»»

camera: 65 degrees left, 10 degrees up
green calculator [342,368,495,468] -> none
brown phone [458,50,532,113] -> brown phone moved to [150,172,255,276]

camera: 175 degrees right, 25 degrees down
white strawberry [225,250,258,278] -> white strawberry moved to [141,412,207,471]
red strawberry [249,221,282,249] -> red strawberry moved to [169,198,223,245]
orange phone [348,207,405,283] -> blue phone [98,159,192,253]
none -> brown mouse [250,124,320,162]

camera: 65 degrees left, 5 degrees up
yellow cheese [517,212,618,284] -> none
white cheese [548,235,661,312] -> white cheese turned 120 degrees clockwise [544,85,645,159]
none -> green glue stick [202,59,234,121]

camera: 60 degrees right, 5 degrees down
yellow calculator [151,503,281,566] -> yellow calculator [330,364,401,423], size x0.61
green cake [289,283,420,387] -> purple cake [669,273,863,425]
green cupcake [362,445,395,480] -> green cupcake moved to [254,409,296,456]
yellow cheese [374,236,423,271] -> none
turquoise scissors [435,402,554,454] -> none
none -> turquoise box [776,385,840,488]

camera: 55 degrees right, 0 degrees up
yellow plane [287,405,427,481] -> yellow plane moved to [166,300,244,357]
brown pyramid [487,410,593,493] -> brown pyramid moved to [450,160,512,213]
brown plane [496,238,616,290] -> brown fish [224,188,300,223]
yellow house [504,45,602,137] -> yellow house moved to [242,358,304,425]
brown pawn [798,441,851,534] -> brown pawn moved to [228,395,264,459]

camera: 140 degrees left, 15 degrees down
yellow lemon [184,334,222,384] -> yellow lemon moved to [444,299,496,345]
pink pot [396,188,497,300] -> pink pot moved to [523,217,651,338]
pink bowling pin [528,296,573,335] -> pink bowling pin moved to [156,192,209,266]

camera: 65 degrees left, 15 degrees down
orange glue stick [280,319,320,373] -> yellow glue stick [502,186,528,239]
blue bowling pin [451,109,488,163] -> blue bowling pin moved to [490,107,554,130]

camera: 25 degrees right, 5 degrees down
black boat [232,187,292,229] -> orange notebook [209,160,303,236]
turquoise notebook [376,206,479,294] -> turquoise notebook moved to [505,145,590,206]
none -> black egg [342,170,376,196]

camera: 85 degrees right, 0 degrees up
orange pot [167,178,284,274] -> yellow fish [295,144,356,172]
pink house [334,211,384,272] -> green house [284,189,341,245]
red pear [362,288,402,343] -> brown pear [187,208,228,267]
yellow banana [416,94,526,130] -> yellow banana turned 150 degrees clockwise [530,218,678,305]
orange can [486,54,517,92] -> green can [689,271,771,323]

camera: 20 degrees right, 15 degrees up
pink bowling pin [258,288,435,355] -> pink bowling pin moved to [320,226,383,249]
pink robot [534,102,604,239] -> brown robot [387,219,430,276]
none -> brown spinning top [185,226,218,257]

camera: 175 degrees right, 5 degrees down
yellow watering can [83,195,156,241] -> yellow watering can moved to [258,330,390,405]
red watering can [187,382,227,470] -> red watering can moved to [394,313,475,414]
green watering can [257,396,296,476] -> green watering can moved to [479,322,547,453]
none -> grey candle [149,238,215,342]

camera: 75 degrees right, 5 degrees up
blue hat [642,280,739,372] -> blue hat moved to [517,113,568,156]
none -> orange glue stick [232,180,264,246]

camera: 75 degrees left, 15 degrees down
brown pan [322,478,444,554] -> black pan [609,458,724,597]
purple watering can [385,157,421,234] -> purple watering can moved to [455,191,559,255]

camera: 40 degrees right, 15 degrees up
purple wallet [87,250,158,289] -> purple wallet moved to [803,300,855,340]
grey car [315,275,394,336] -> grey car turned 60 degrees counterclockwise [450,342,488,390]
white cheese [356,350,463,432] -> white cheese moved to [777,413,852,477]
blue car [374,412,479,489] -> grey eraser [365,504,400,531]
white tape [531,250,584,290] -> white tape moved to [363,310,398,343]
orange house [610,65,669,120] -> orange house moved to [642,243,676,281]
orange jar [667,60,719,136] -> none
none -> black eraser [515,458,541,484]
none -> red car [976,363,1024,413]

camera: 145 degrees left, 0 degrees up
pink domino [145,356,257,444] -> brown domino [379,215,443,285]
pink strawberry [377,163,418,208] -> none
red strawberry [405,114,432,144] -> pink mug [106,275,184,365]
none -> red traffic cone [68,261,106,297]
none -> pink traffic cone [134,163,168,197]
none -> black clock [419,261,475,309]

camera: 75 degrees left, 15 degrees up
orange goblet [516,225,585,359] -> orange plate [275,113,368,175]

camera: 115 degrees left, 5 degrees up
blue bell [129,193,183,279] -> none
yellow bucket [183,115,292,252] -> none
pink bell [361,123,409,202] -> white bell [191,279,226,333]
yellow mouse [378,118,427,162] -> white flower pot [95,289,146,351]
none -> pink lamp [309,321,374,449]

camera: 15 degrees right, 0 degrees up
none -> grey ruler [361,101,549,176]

««

Brief → Retype exactly the lines from the start of the entries through the one with "white strawberry [225,250,258,278]"; include both ends.

Result →
camera: 65 degrees left, 10 degrees up
green calculator [342,368,495,468] -> none
brown phone [458,50,532,113] -> brown phone moved to [150,172,255,276]

camera: 175 degrees right, 25 degrees down
white strawberry [225,250,258,278] -> white strawberry moved to [141,412,207,471]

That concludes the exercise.